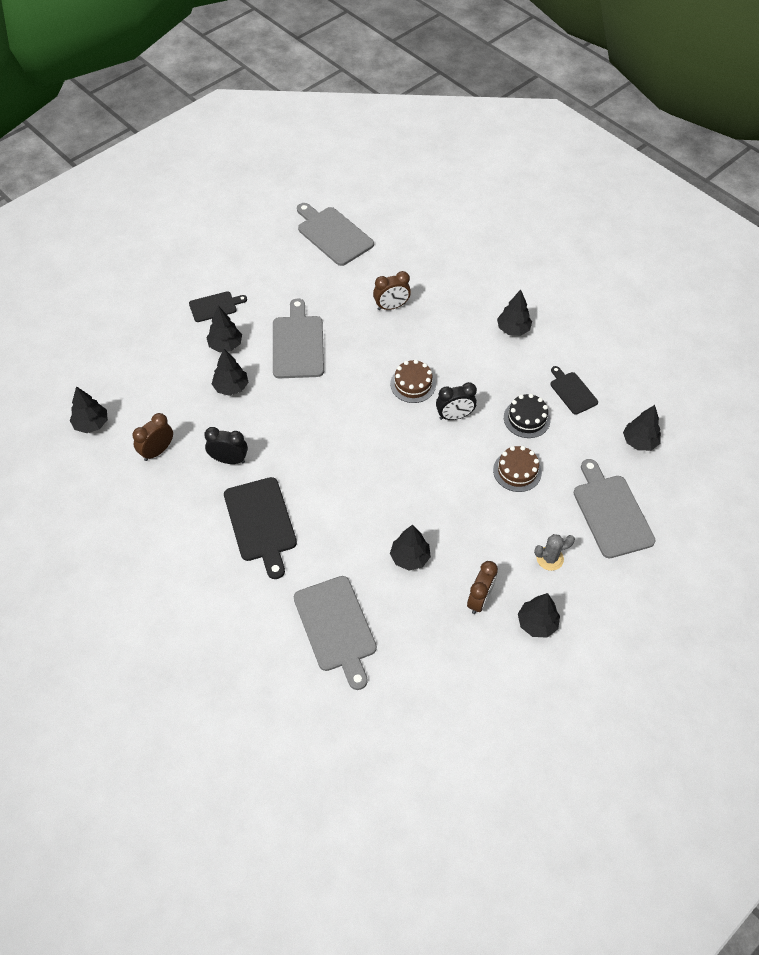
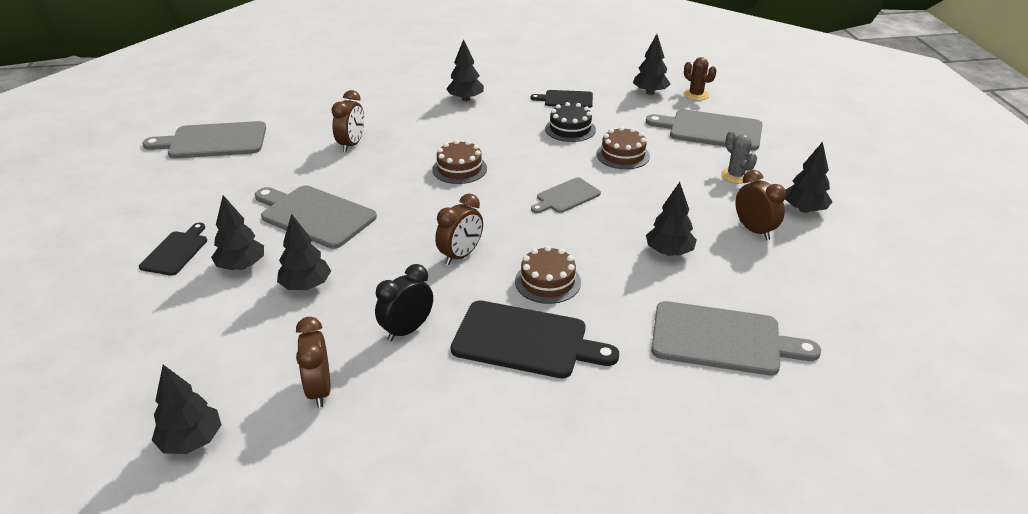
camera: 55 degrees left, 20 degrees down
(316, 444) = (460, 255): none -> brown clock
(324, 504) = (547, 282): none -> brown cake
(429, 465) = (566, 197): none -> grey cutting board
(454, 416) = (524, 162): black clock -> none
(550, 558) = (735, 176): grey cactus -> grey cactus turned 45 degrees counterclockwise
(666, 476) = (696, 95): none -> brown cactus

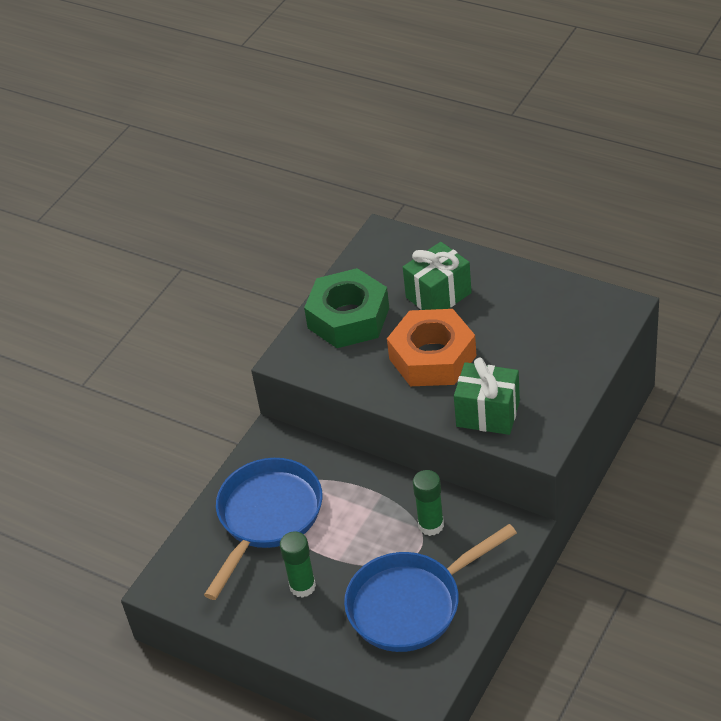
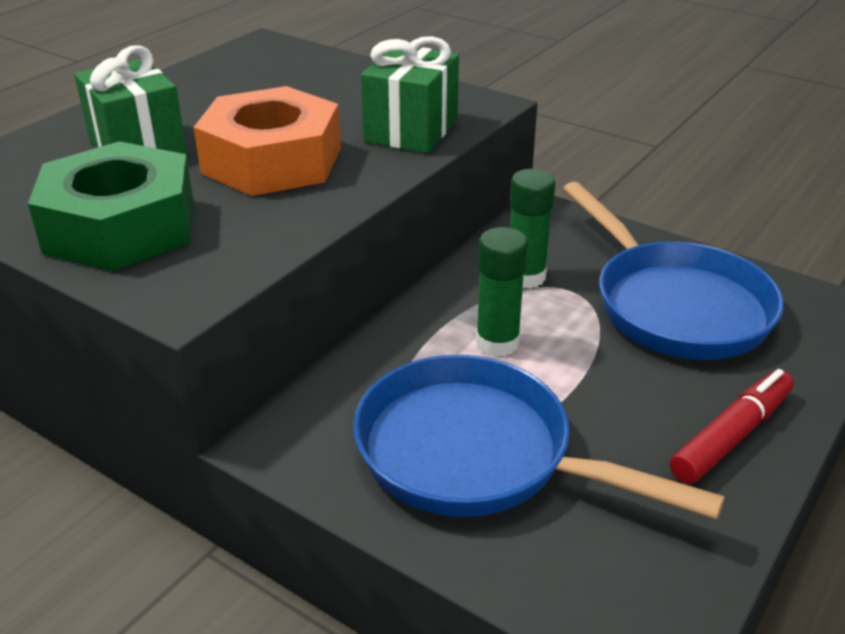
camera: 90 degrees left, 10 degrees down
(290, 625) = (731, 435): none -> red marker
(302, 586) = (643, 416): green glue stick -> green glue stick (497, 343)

:::::

--- WHAT IS EXPECTED ---
Please reproduce the lines above from the one containing "(429, 465) = (566, 197): none" through the final line, exactly and inclusively, leaving out each picture.

--- TASK OUTPUT ---
(429, 465) = (566, 197): none -> grey cutting board
(454, 416) = (524, 162): black clock -> none
(550, 558) = (735, 176): grey cactus -> grey cactus turned 45 degrees counterclockwise
(666, 476) = (696, 95): none -> brown cactus

camera: 90 degrees left, 10 degrees down
(290, 625) = (731, 435): none -> red marker
(302, 586) = (643, 416): green glue stick -> green glue stick (497, 343)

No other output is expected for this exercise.